* What this task involves *
Omitting all pictures, copy word for word the lines from the line containing "R10: 5.6k (3V3, VC) -> 5.6k (3V3, VB2)" through the final line of the entries.

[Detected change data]
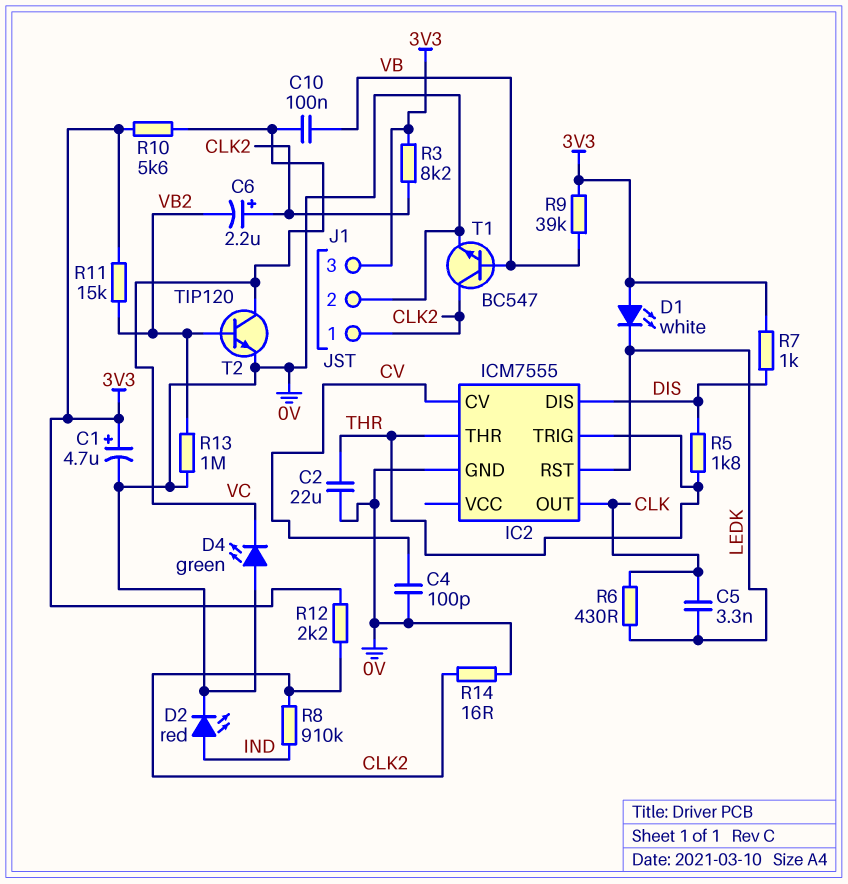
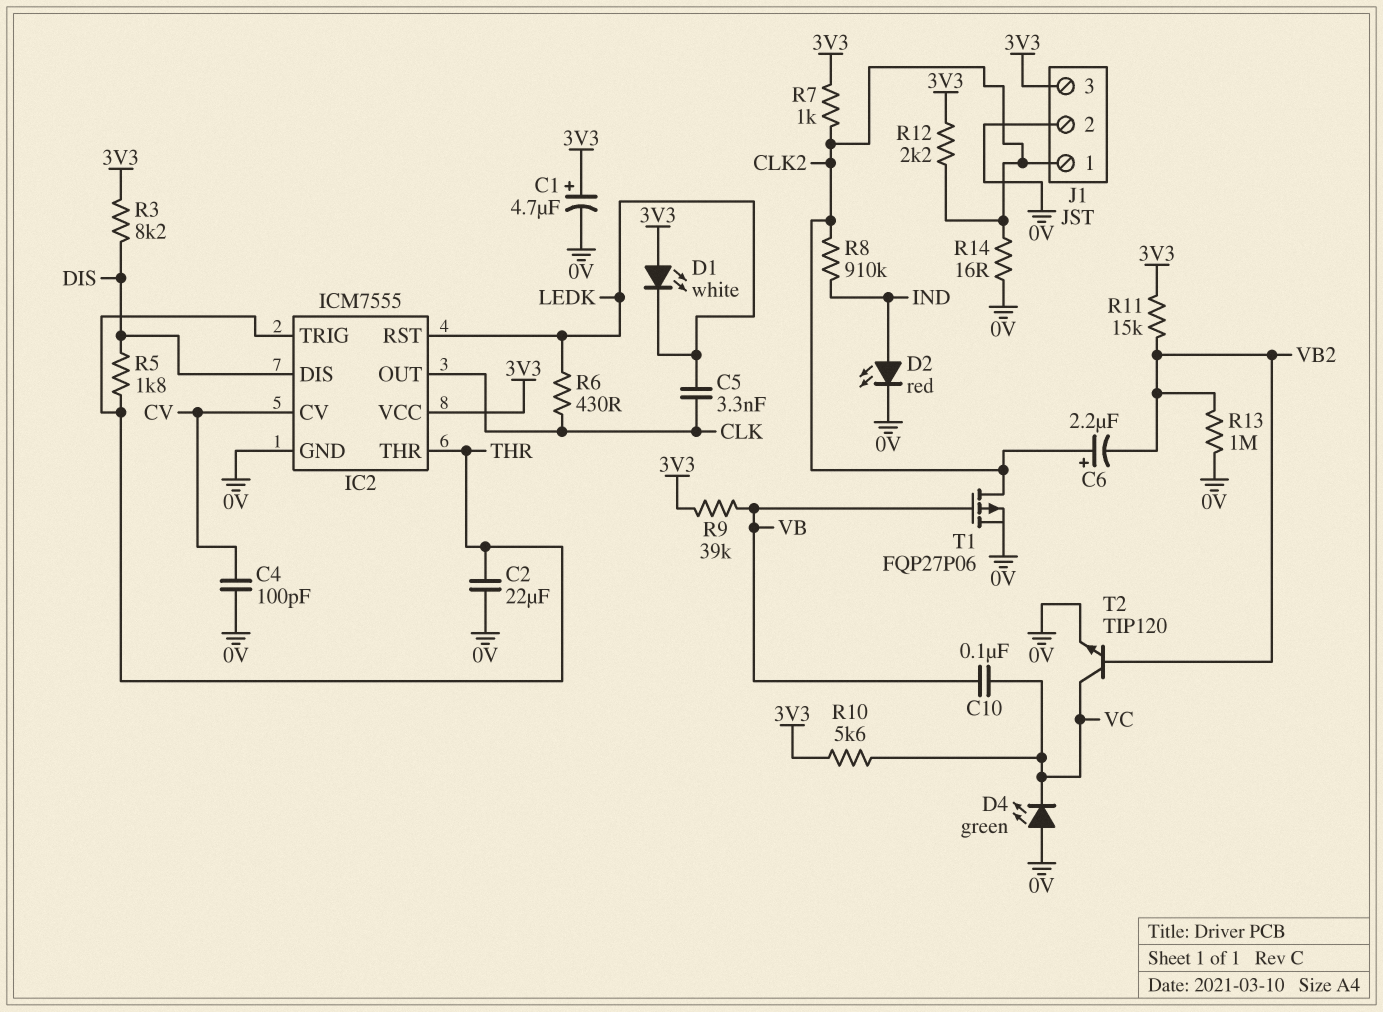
IC2 pin VCC: none -> 3V3
R3: 8.2k (3V3, CLK2) -> 8.2k (3V3, DIS)
R7: 1k (3V3, DIS) -> 1k (3V3, CLK2)
T1: NPN BC547 (B VB, C CLK2, E 0V) -> PMOS FQP27P06 (G VB, D CLK2, S 0V)

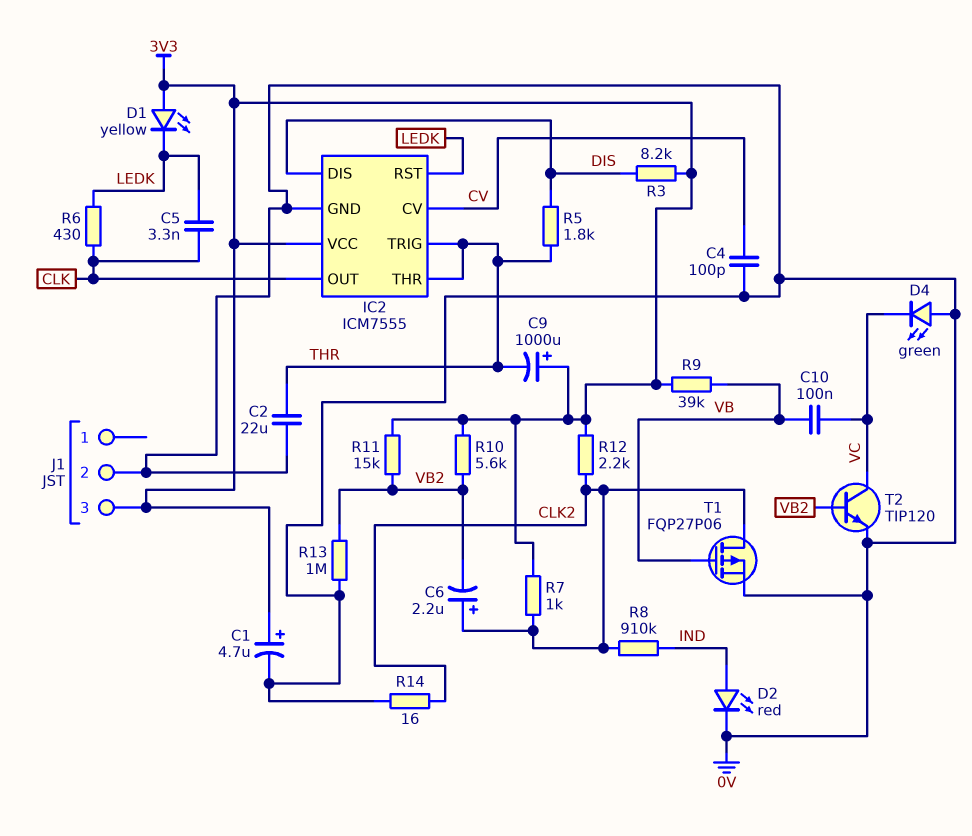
C9: none -> 1000uF (plus 3V3, minus THR)
D1: LED white (A 3V3, K LEDK) -> LED yellow (A 3V3, K LEDK)
J1 pin 1: CLK2 -> none
R10: 5.6k (3V3, VC) -> 5.6k (3V3, VB2)

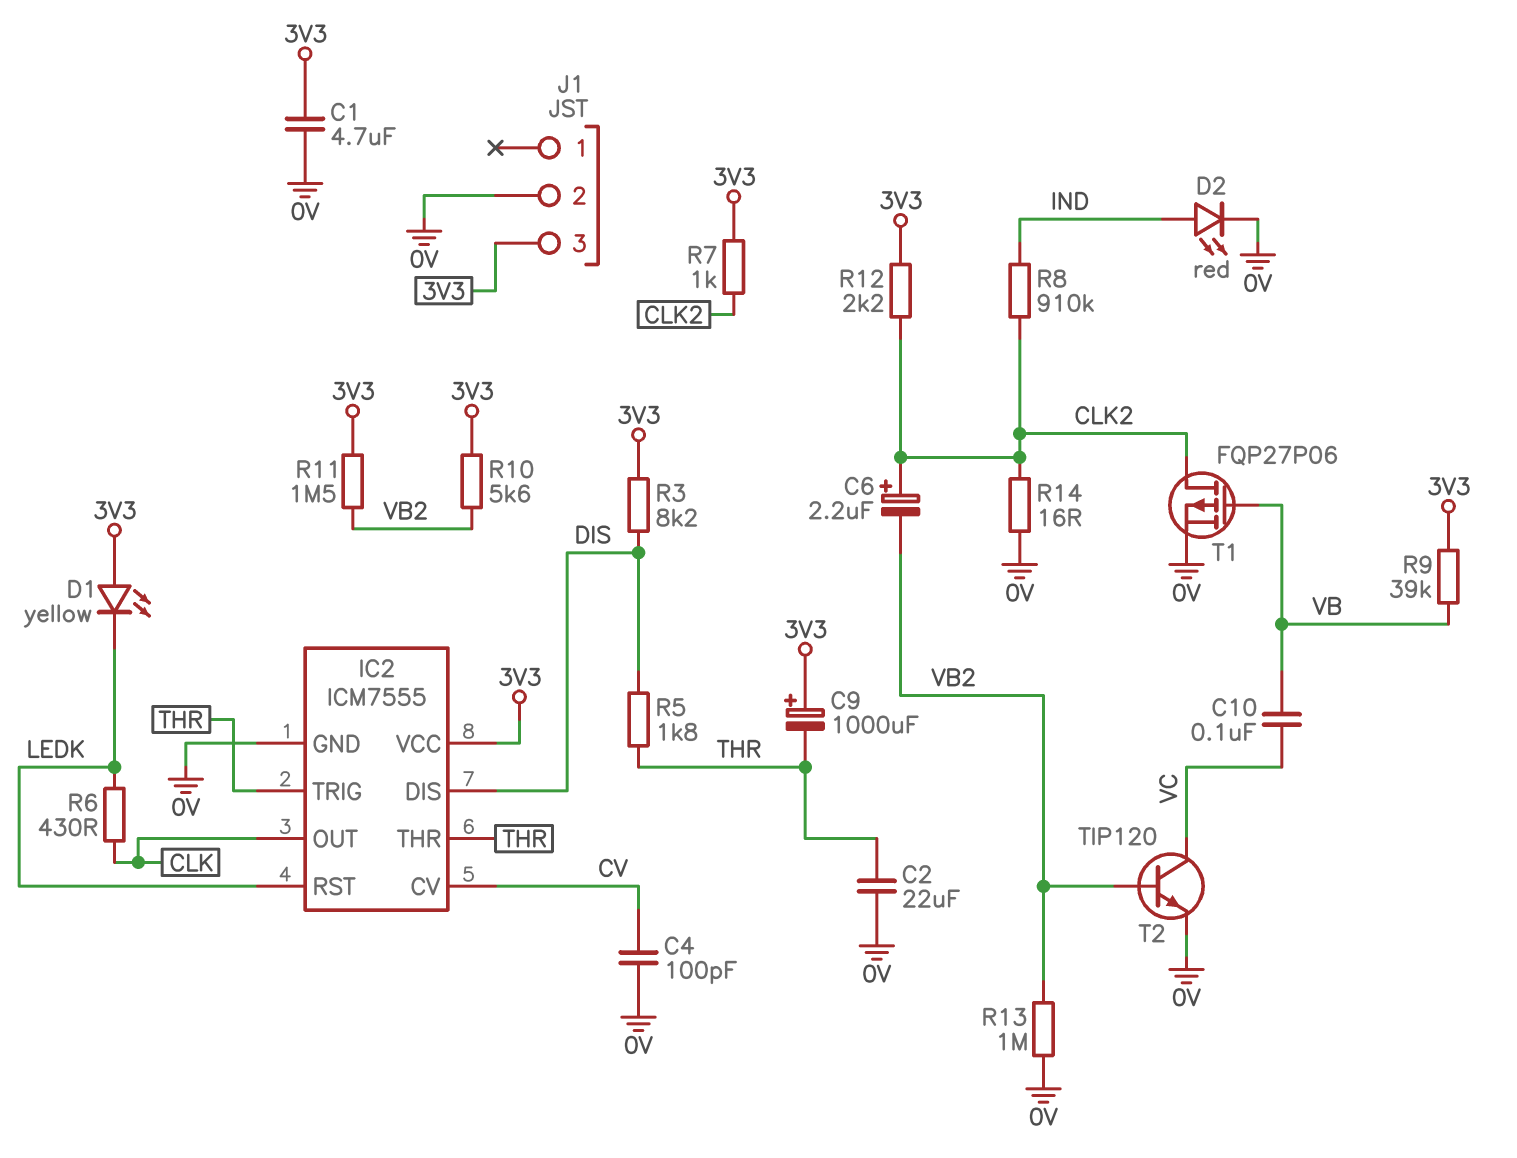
C1: 4.7uF (plus 3V3, minus 0V) -> 4.7uF (0V, 3V3)
C5: 3.3nF (CLK, LEDK) -> none
D4: LED green (A 0V, K VC) -> none
R11: 15k (3V3, VB2) -> 1.5M (3V3, VB2)

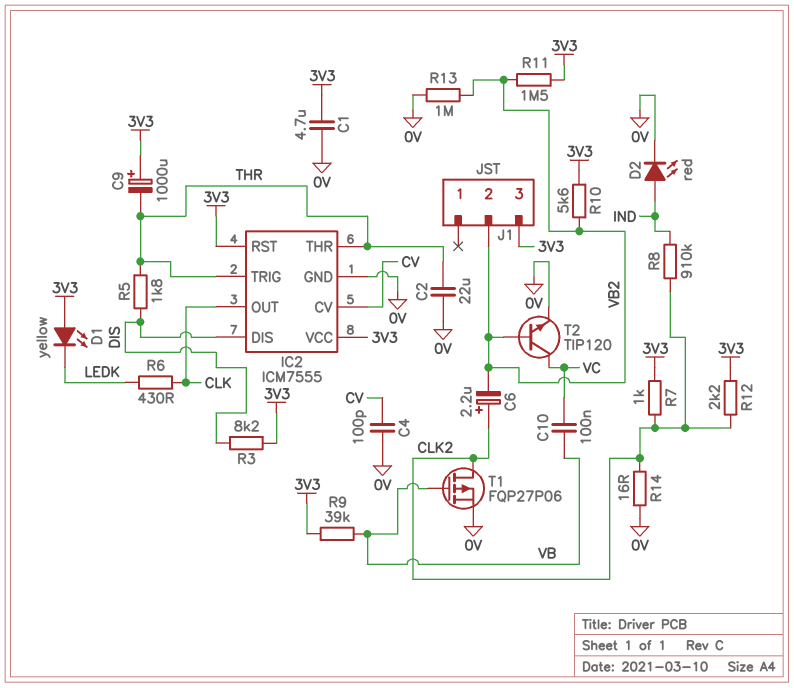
IC2 pin RST: LEDK -> 3V3
J1 pin 2: 0V -> VB2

* Task result *
R10: 5.6k (3V3, VC) -> 5.6k (3V3, VB2)

C1: 4.7uF (plus 3V3, minus 0V) -> 4.7uF (0V, 3V3)
C5: 3.3nF (CLK, LEDK) -> none
D4: LED green (A 0V, K VC) -> none
R11: 15k (3V3, VB2) -> 1.5M (3V3, VB2)

IC2 pin RST: LEDK -> 3V3
J1 pin 2: 0V -> VB2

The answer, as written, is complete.